━━━━━ RECORDS SUPPLIED ━━━━━

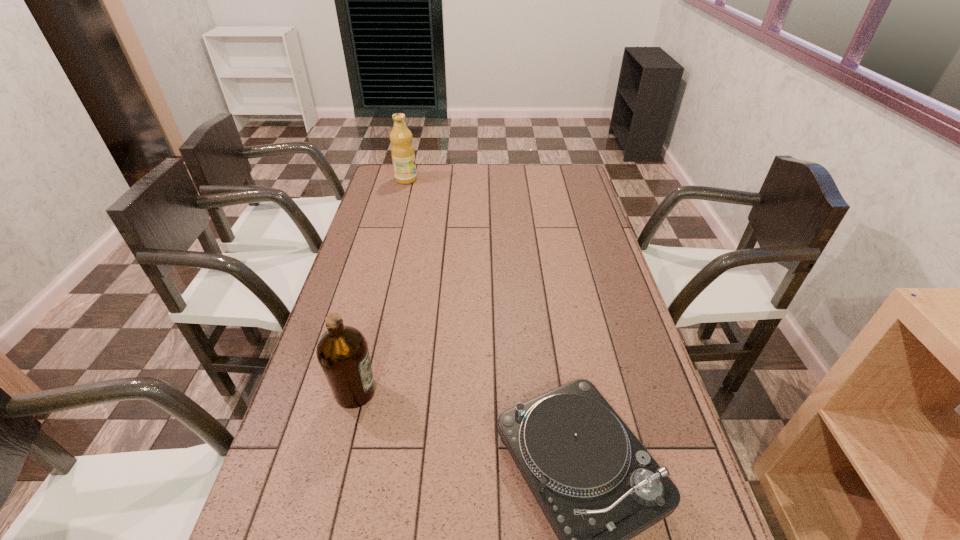
Where is `vacant space that is in between the nearer olive oil and the farther olive oil`? The image size is (960, 540). vacant space that is in between the nearer olive oil and the farther olive oil is located at coordinates (381, 286).

This screenshot has height=540, width=960. In order to click on vacant area between the farthest object and the nearer olive oil in this screenshot , I will do `click(381, 286)`.

Where is `vacant area that lies between the nearer olive oil and the farthest object`? The width and height of the screenshot is (960, 540). vacant area that lies between the nearer olive oil and the farthest object is located at coordinates (381, 286).

Locate an element on the screen. free space between the nearer olive oil and the farther olive oil is located at coordinates (381, 286).

You are a GUI agent. You are given a task and a screenshot of the screen. Output one action in this format:
    pyautogui.click(x=<x>, y=<y>)
    Task: Click on the free space between the nearer olive oil and the farther olive oil
    The width and height of the screenshot is (960, 540).
    Given the screenshot: What is the action you would take?
    (381, 286)

Where is `vacant area that lies between the farthest object and the nearer olive oil`? The width and height of the screenshot is (960, 540). vacant area that lies between the farthest object and the nearer olive oil is located at coordinates (381, 286).

Locate which object ranks in proximity to the nearer olive oil. Please provide its 2D coordinates. Your answer should be formatted as a tuple, i.e. [(x, y)], where the tuple contains the x and y coordinates of a point satisfying the conditions above.

[(597, 485)]

The image size is (960, 540). I want to click on the closest object to the farther olive oil, so [342, 351].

━━━━━

* **WRITTEN REQUEST**: Rewrite all the entries above with every "olive oil" changed to "vinegar", keeping everything else the same. Leave out the pictures.

* **SOLUTION BELOW**:
Where is `vacant space that is in between the nearer vinegar and the farther vinegar`? The image size is (960, 540). vacant space that is in between the nearer vinegar and the farther vinegar is located at coordinates (381, 286).

This screenshot has height=540, width=960. In order to click on vacant area between the farthest object and the nearer vinegar in this screenshot , I will do `click(381, 286)`.

Where is `vacant area that lies between the nearer vinegar and the farthest object`? The width and height of the screenshot is (960, 540). vacant area that lies between the nearer vinegar and the farthest object is located at coordinates (381, 286).

Locate an element on the screen. free space between the nearer vinegar and the farther vinegar is located at coordinates (381, 286).

You are a GUI agent. You are given a task and a screenshot of the screen. Output one action in this format:
    pyautogui.click(x=<x>, y=<y>)
    Task: Click on the free space between the nearer vinegar and the farther vinegar
    The width and height of the screenshot is (960, 540).
    Given the screenshot: What is the action you would take?
    (381, 286)

Where is `vacant area that lies between the farthest object and the nearer vinegar`? The width and height of the screenshot is (960, 540). vacant area that lies between the farthest object and the nearer vinegar is located at coordinates (381, 286).

Locate which object ranks in proximity to the nearer vinegar. Please provide its 2D coordinates. Your answer should be formatted as a tuple, i.e. [(x, y)], where the tuple contains the x and y coordinates of a point satisfying the conditions above.

[(597, 485)]

The image size is (960, 540). I want to click on the closest object to the farther vinegar, so [342, 351].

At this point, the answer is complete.